(Data to process):
_____
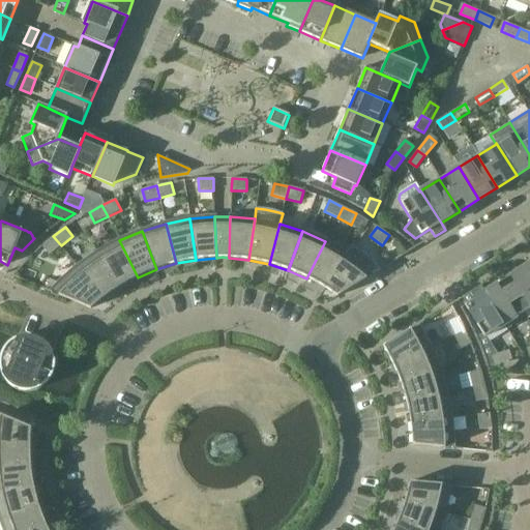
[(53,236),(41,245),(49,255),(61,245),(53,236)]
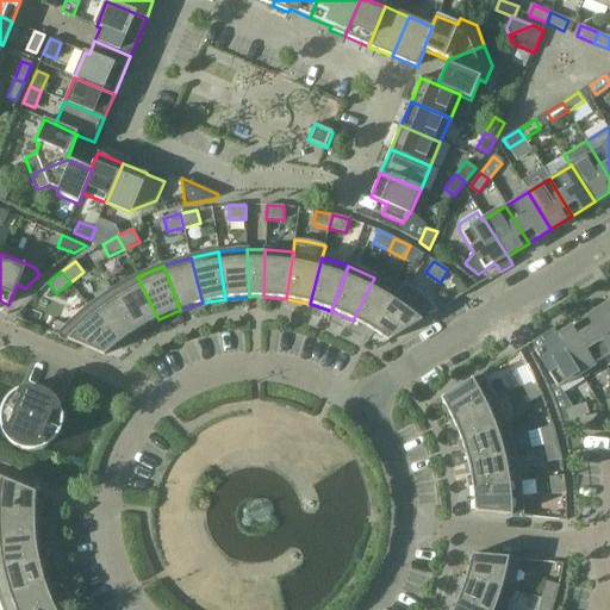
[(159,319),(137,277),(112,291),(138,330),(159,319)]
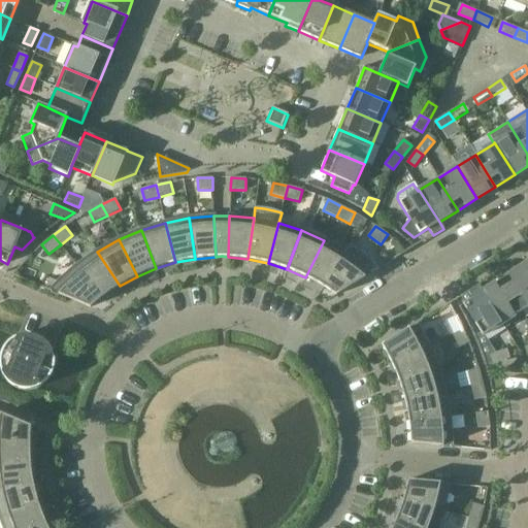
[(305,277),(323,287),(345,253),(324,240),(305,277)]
_____
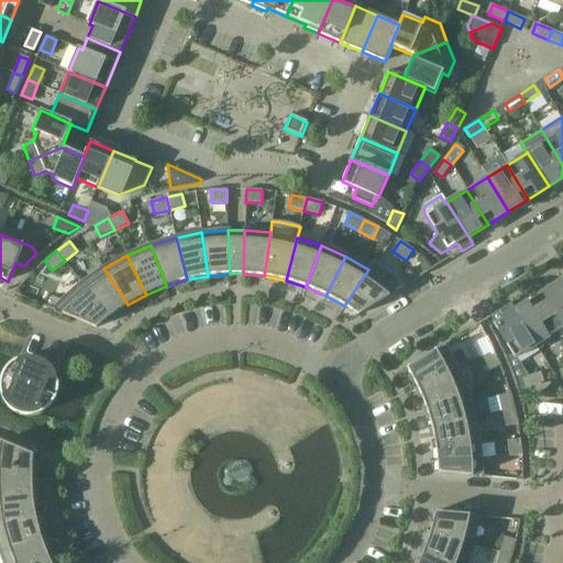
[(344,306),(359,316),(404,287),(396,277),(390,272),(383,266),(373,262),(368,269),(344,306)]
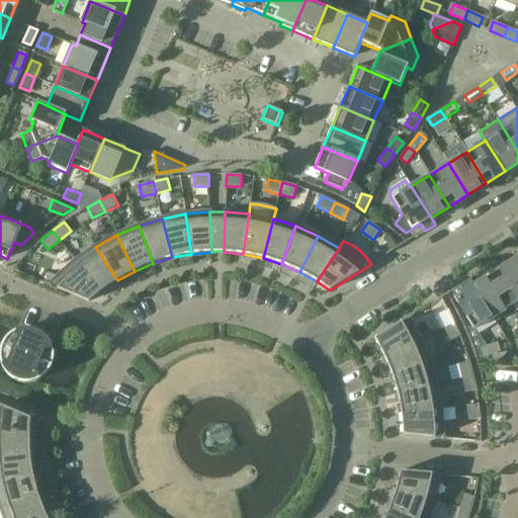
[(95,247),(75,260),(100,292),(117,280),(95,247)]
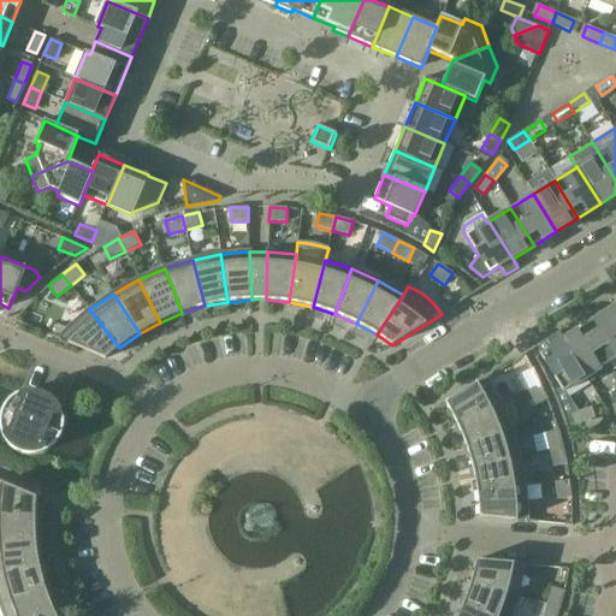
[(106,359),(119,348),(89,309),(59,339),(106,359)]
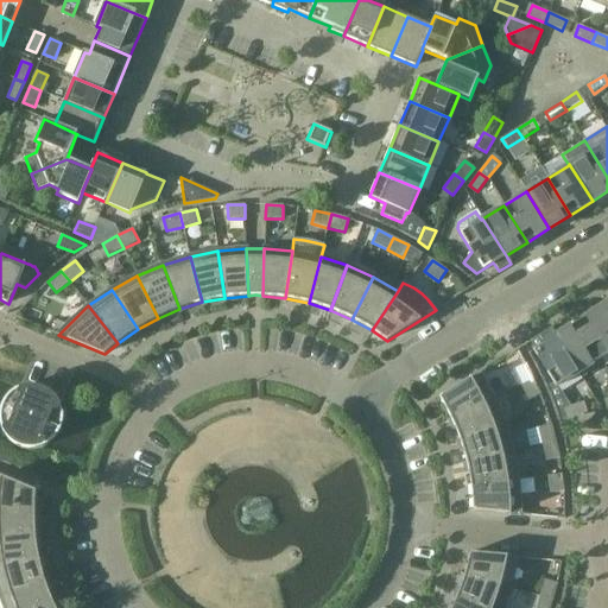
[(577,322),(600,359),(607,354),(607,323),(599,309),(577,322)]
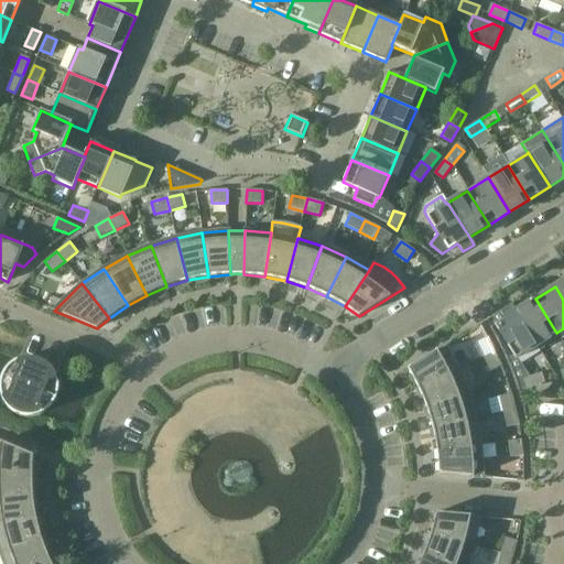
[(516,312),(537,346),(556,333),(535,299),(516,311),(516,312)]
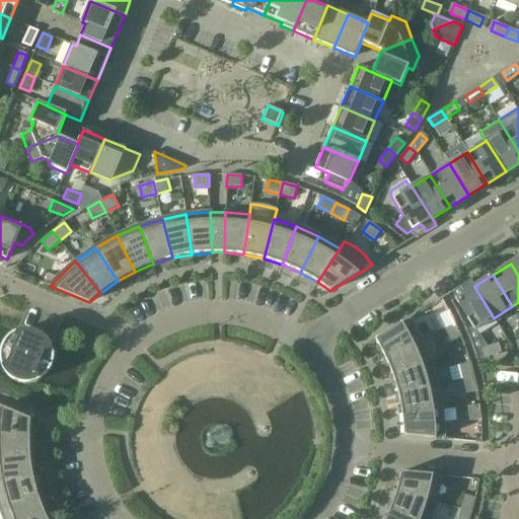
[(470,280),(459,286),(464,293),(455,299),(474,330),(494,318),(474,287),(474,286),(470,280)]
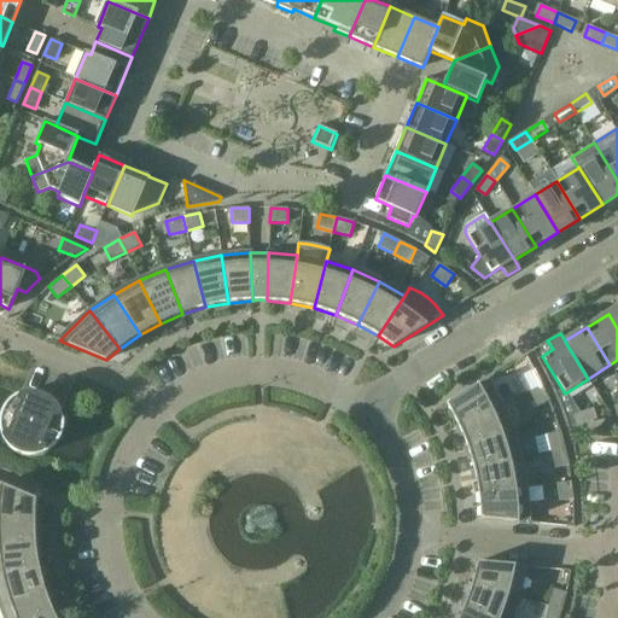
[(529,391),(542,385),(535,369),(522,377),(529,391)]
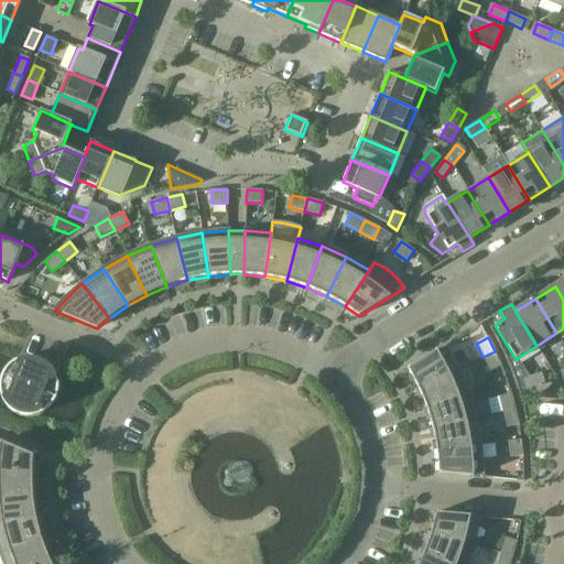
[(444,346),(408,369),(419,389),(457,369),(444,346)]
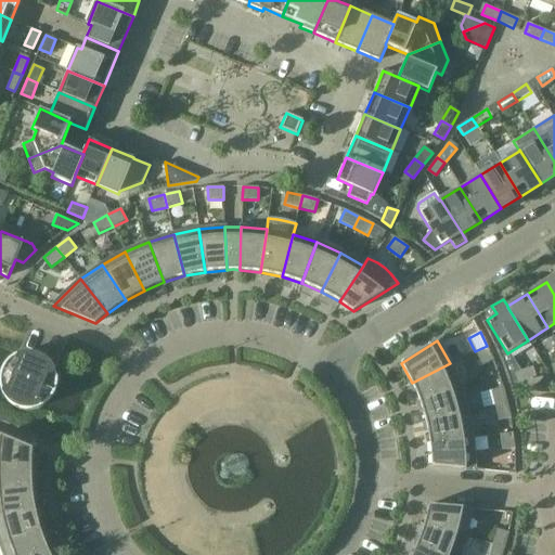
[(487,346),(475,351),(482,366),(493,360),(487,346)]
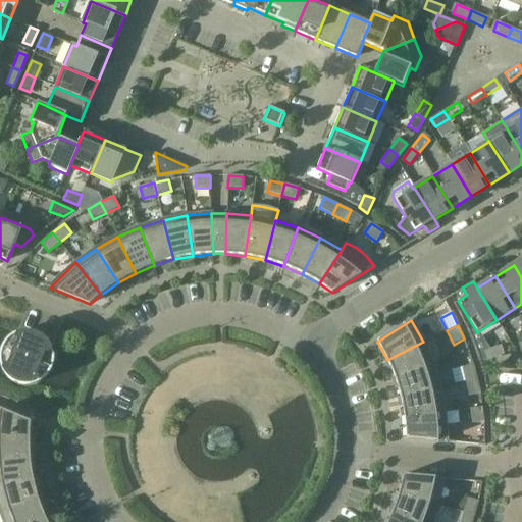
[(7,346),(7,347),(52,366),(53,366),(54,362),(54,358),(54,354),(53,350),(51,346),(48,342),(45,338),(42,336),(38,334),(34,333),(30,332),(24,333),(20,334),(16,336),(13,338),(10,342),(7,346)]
_____
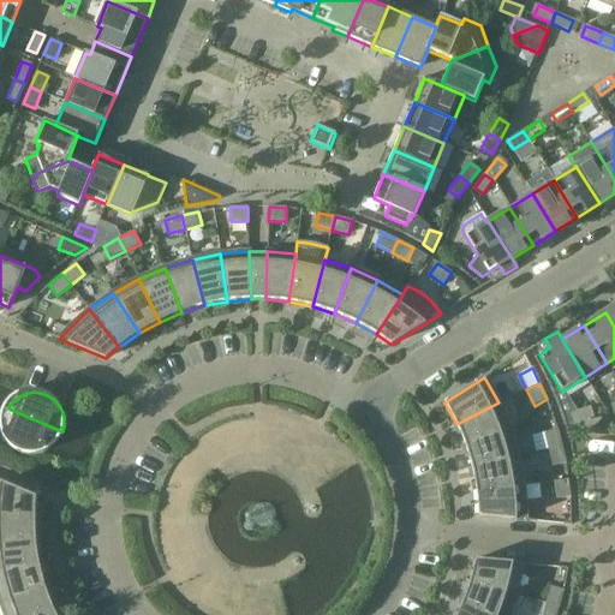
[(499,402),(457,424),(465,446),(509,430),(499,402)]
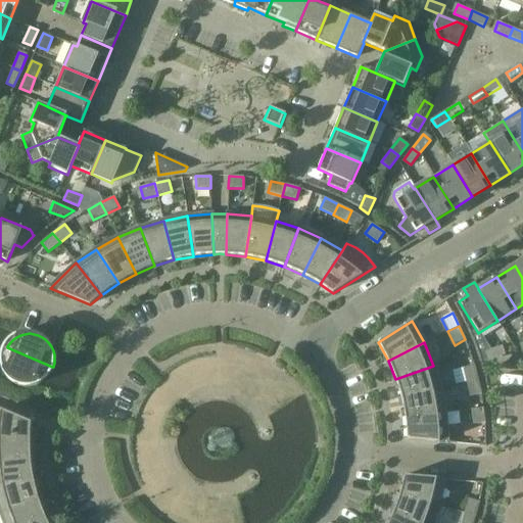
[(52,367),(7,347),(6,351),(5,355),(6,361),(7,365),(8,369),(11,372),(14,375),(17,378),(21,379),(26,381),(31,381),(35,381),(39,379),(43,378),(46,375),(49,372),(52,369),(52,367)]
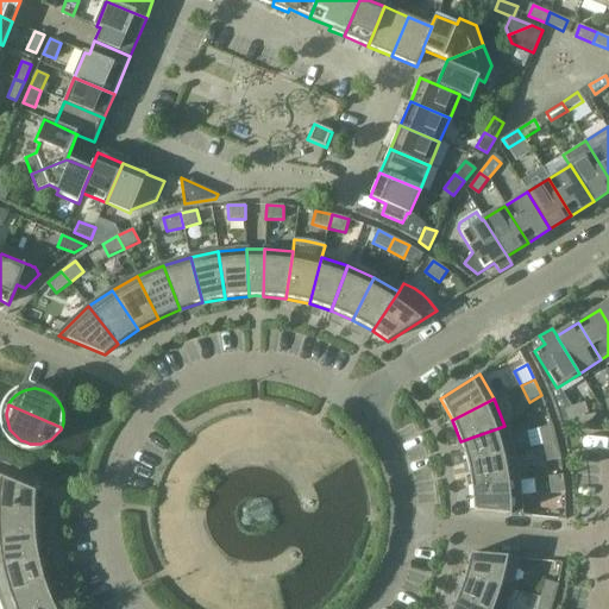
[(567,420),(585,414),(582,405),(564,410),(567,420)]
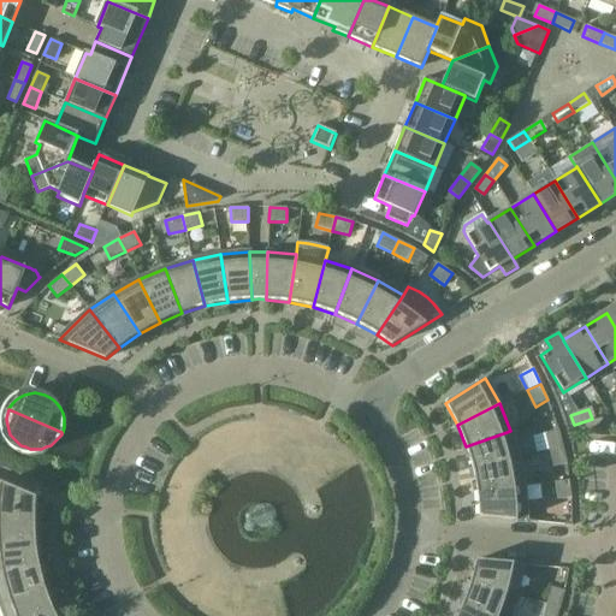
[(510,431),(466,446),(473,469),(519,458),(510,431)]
_____
(Exercise description): Taking the records above, print only and exactly the lines from the line with "[(499,402),(457,424),(465,446),(509,430),(499,402)]" to the line with "[(510,431),(466,446),(473,469),(519,458),(510,431)]", both kept, and exclude pictures.

(Solution for this task):
[(499,402),(457,424),(465,446),(509,430),(499,402)]
[(52,367),(7,347),(6,351),(5,355),(6,361),(7,365),(8,369),(11,372),(14,375),(17,378),(21,379),(26,381),(31,381),(35,381),(39,379),(43,378),(46,375),(49,372),(52,369),(52,367)]
[(567,420),(585,414),(582,405),(564,410),(567,420)]
[(510,431),(466,446),(473,469),(519,458),(510,431)]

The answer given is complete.